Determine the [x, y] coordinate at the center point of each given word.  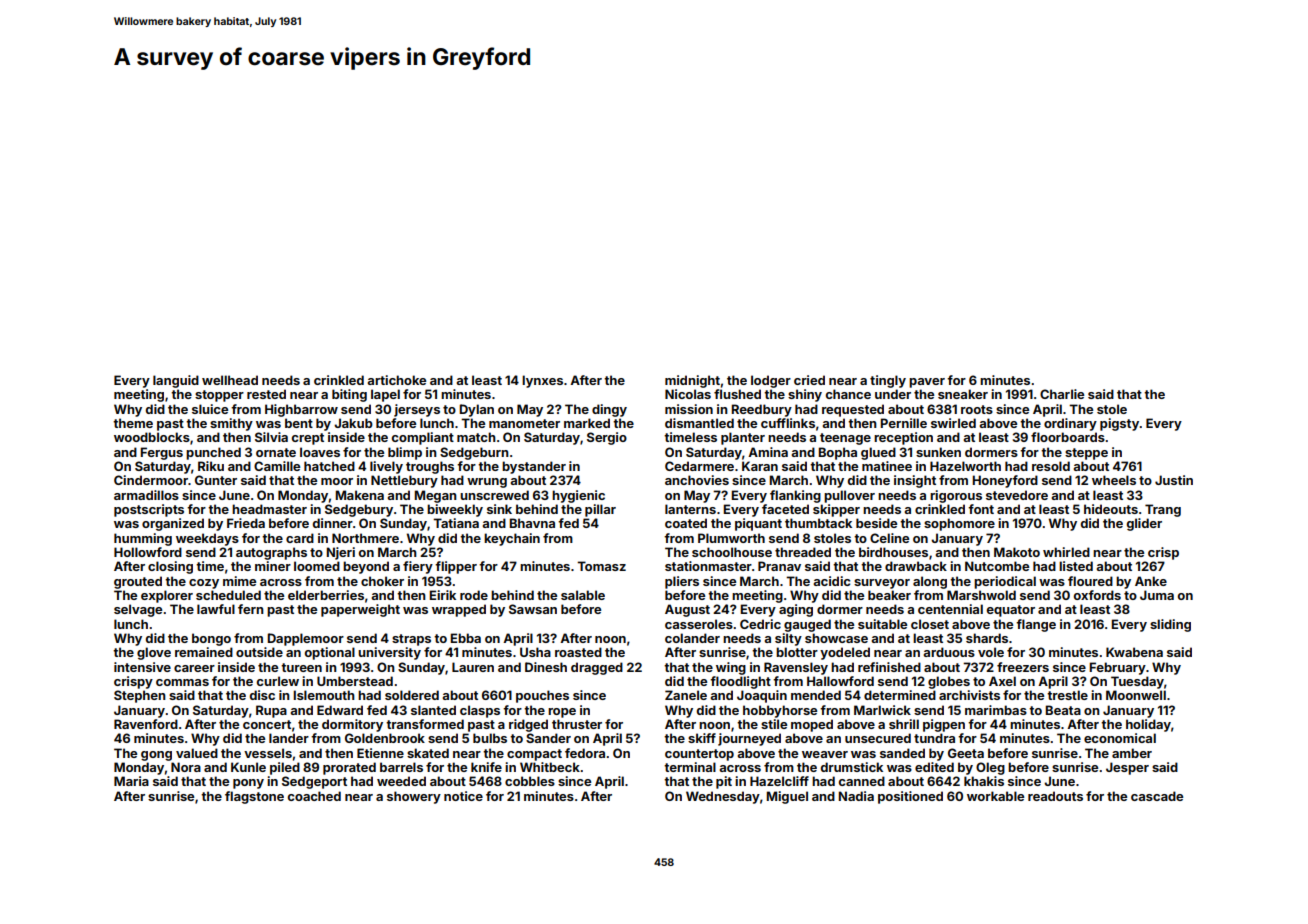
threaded [803, 552]
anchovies [697, 480]
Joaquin [762, 696]
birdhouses [893, 552]
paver [927, 383]
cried [809, 380]
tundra [934, 738]
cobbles [530, 781]
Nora [186, 767]
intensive [142, 667]
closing [170, 567]
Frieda [246, 523]
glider [1144, 524]
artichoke [396, 380]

**YOUR INSTRUCTIONS**
Rewrite the data above, substituting "midpoint" for "center point" and keeping everything else the same. Leave out the pictures.

**FINAL RESULT**
Determine the [x, y] coordinate at the midpoint of each given word.  
threaded [803, 552]
anchovies [697, 480]
Joaquin [762, 696]
birdhouses [893, 552]
paver [927, 383]
cried [809, 380]
tundra [934, 738]
cobbles [530, 781]
Nora [186, 767]
intensive [142, 667]
closing [170, 567]
Frieda [246, 523]
glider [1144, 524]
artichoke [396, 380]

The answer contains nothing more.